WORK ITEM |
In the records below, find the line that contains "LS1: speaker 32R" and the line that contains "D2: none -> zener 4.7V (A AGND, K W6)", then retype exactly those two lines and every line between them.

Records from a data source
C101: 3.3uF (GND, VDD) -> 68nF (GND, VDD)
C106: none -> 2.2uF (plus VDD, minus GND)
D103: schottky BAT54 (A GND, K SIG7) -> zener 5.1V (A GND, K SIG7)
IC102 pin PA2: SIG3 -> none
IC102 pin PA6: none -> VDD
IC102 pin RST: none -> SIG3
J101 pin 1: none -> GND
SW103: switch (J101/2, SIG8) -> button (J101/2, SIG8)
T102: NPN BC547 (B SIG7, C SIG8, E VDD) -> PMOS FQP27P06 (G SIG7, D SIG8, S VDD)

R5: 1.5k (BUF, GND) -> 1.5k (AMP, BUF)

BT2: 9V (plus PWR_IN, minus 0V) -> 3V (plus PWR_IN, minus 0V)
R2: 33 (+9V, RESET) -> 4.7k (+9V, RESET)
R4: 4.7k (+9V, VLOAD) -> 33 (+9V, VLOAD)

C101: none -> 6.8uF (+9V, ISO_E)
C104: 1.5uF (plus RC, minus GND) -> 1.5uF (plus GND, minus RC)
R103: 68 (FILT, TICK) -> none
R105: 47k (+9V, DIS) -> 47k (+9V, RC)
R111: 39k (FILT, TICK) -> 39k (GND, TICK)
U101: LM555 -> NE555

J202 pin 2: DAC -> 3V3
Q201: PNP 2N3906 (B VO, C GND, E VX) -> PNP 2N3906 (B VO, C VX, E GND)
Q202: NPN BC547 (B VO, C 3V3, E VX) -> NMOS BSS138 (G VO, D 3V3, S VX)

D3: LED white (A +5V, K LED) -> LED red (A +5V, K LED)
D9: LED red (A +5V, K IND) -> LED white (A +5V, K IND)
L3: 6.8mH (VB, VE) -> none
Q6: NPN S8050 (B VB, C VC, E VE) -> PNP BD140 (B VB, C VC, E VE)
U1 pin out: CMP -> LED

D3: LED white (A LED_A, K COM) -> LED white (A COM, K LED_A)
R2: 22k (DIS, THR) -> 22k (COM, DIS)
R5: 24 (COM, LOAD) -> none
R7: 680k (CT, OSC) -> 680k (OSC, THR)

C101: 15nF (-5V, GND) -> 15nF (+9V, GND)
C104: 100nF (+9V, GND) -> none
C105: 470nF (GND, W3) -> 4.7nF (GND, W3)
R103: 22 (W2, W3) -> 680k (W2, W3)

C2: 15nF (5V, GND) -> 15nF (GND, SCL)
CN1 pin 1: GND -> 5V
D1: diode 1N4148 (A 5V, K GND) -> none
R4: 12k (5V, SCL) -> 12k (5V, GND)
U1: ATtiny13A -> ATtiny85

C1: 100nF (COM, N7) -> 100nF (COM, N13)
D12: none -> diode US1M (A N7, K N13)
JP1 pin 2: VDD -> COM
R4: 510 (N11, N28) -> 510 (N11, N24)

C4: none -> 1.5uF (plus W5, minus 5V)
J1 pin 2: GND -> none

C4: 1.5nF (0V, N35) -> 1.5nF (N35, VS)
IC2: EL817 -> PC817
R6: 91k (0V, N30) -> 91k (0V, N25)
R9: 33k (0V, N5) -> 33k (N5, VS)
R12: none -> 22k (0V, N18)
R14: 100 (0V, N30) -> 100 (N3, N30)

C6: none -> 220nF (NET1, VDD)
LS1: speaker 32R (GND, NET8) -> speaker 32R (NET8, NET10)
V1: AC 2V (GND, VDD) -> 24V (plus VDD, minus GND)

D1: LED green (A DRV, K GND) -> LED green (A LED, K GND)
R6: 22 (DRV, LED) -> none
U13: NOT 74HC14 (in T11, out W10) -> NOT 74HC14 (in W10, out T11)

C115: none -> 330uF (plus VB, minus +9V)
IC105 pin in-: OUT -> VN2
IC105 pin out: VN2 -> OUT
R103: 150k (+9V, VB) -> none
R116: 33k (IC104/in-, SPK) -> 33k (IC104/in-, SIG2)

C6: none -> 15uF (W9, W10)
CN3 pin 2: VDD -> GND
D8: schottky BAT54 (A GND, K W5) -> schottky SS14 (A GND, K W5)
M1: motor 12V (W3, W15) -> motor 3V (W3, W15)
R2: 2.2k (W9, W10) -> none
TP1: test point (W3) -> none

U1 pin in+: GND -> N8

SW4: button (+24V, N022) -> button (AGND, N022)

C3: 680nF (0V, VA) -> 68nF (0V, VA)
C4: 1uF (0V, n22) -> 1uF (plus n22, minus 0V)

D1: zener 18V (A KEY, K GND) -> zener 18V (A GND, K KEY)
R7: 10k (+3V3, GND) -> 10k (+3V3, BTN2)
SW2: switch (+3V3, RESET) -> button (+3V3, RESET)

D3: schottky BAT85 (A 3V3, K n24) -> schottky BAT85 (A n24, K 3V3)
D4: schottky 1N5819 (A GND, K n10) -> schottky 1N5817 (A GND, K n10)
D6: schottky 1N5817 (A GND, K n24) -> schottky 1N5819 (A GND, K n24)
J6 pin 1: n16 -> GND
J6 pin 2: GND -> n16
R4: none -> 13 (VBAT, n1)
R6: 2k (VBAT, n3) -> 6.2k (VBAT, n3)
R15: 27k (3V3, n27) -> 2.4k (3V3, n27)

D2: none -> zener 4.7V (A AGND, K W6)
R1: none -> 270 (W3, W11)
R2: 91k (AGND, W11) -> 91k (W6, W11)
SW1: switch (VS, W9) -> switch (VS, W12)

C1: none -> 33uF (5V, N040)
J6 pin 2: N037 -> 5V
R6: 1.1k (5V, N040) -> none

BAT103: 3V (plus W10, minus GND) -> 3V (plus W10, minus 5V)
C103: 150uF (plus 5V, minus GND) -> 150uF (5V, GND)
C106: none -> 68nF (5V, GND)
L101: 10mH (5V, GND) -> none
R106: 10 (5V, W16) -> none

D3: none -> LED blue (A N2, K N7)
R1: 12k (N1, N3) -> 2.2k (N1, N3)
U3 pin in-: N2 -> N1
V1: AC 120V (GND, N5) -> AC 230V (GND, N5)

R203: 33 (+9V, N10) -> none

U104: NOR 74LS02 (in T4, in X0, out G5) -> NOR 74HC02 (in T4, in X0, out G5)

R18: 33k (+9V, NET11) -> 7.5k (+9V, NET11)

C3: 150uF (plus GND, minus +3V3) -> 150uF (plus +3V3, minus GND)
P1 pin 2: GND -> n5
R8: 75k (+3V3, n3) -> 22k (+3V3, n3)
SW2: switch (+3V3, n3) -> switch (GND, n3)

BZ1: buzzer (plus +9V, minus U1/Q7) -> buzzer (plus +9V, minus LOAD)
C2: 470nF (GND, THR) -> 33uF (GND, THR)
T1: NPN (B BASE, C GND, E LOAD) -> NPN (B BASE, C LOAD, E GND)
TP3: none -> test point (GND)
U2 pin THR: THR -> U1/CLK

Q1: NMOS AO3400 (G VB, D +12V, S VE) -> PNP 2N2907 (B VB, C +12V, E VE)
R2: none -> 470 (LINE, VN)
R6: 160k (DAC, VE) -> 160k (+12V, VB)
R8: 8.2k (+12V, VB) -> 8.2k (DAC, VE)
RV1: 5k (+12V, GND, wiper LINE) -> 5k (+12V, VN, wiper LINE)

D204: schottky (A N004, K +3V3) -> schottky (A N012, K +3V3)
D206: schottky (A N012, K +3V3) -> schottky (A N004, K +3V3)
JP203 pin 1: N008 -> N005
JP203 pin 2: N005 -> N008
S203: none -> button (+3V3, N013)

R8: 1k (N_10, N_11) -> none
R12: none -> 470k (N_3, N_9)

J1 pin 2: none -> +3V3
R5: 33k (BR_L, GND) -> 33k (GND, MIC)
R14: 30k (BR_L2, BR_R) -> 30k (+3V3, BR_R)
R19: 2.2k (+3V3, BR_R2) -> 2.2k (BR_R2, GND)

SOLVED PROBLEM |
LS1: speaker 32R (GND, NET8) -> speaker 32R (NET8, NET10)
V1: AC 2V (GND, VDD) -> 24V (plus VDD, minus GND)

D1: LED green (A DRV, K GND) -> LED green (A LED, K GND)
R6: 22 (DRV, LED) -> none
U13: NOT 74HC14 (in T11, out W10) -> NOT 74HC14 (in W10, out T11)

C115: none -> 330uF (plus VB, minus +9V)
IC105 pin in-: OUT -> VN2
IC105 pin out: VN2 -> OUT
R103: 150k (+9V, VB) -> none
R116: 33k (IC104/in-, SPK) -> 33k (IC104/in-, SIG2)

C6: none -> 15uF (W9, W10)
CN3 pin 2: VDD -> GND
D8: schottky BAT54 (A GND, K W5) -> schottky SS14 (A GND, K W5)
M1: motor 12V (W3, W15) -> motor 3V (W3, W15)
R2: 2.2k (W9, W10) -> none
TP1: test point (W3) -> none

U1 pin in+: GND -> N8

SW4: button (+24V, N022) -> button (AGND, N022)

C3: 680nF (0V, VA) -> 68nF (0V, VA)
C4: 1uF (0V, n22) -> 1uF (plus n22, minus 0V)

D1: zener 18V (A KEY, K GND) -> zener 18V (A GND, K KEY)
R7: 10k (+3V3, GND) -> 10k (+3V3, BTN2)
SW2: switch (+3V3, RESET) -> button (+3V3, RESET)

D3: schottky BAT85 (A 3V3, K n24) -> schottky BAT85 (A n24, K 3V3)
D4: schottky 1N5819 (A GND, K n10) -> schottky 1N5817 (A GND, K n10)
D6: schottky 1N5817 (A GND, K n24) -> schottky 1N5819 (A GND, K n24)
J6 pin 1: n16 -> GND
J6 pin 2: GND -> n16
R4: none -> 13 (VBAT, n1)
R6: 2k (VBAT, n3) -> 6.2k (VBAT, n3)
R15: 27k (3V3, n27) -> 2.4k (3V3, n27)

D2: none -> zener 4.7V (A AGND, K W6)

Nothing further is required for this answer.